• _Object tracking records_:
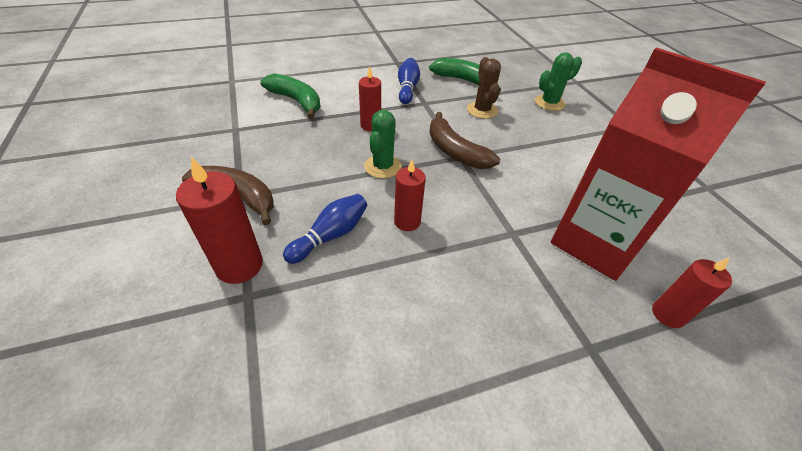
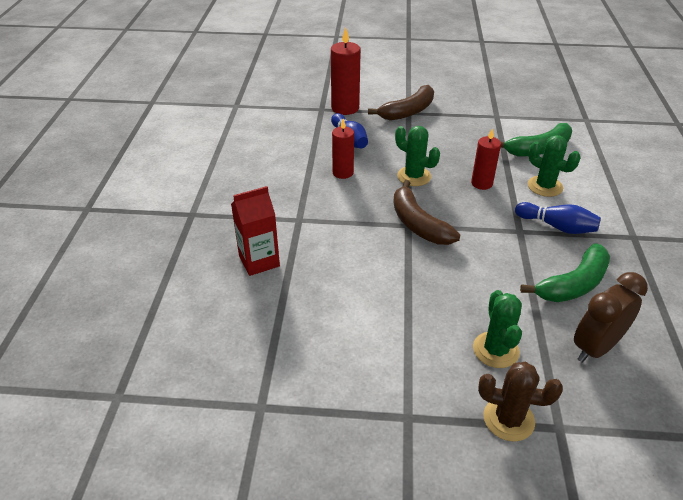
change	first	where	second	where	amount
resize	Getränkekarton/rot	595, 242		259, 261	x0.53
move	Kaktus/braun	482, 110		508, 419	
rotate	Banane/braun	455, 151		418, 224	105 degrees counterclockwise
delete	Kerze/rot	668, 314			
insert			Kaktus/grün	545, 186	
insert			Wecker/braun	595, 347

• _TASK GOAL_: An exact copy of every entry, without pictures, should be your output.

• _EXPECTED OUTPUT_:
change	first	where	second	where	amount
resize	Getränkekarton/rot	595, 242		259, 261	x0.53
move	Kaktus/braun	482, 110		508, 419	
rotate	Banane/braun	455, 151		418, 224	105 degrees counterclockwise
delete	Kerze/rot	668, 314			
insert			Kaktus/grün	545, 186	
insert			Wecker/braun	595, 347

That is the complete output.